BEGIN DATA TO USE
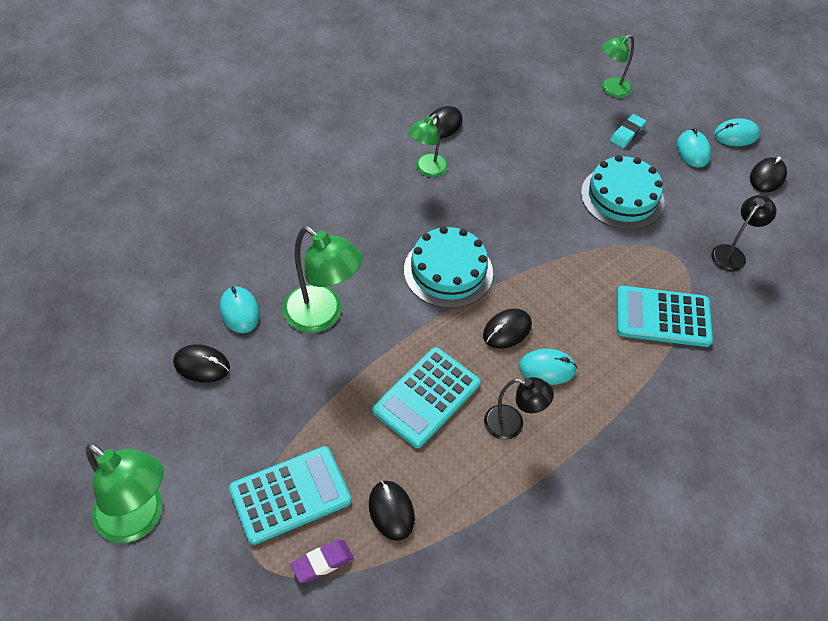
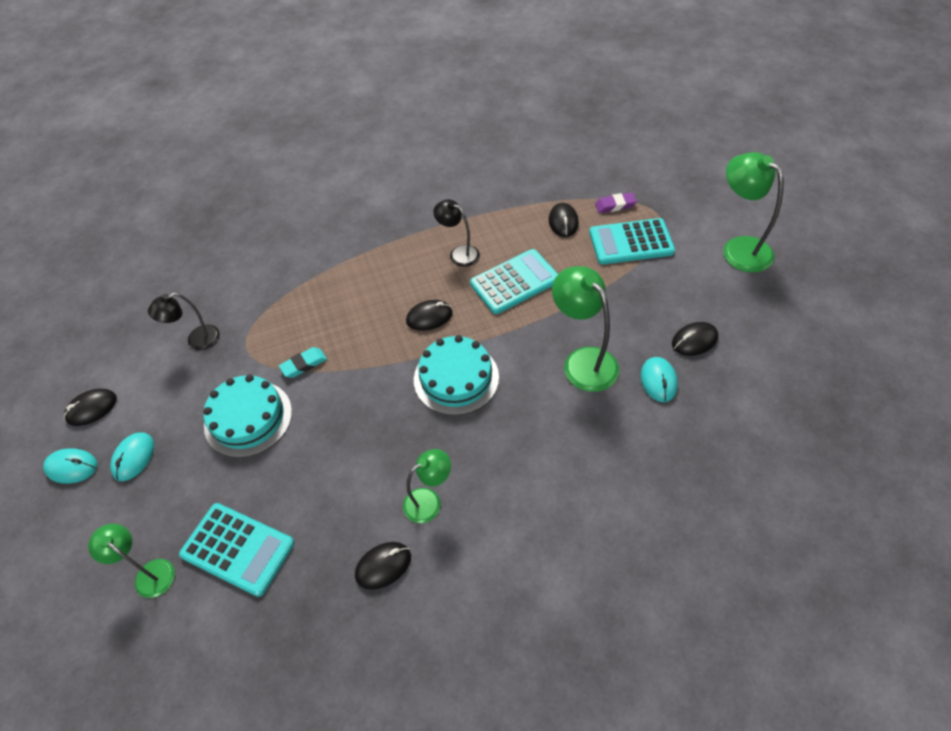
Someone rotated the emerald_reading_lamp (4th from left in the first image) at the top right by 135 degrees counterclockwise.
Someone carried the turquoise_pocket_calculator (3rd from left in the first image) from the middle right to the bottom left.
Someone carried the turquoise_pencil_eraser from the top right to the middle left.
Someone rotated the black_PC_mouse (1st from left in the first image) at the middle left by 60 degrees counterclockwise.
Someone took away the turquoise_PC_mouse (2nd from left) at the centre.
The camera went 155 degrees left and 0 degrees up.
END DATA TO USE
Set down all of the entries exactly as they appear, but keep the images out.

Someone rotated the emerald_reading_lamp (4th from left in the first image) at the top right by 135 degrees counterclockwise.
Someone carried the turquoise_pocket_calculator (3rd from left in the first image) from the middle right to the bottom left.
Someone carried the turquoise_pencil_eraser from the top right to the middle left.
Someone rotated the black_PC_mouse (1st from left in the first image) at the middle left by 60 degrees counterclockwise.
Someone took away the turquoise_PC_mouse (2nd from left) at the centre.
The camera went 155 degrees left and 0 degrees up.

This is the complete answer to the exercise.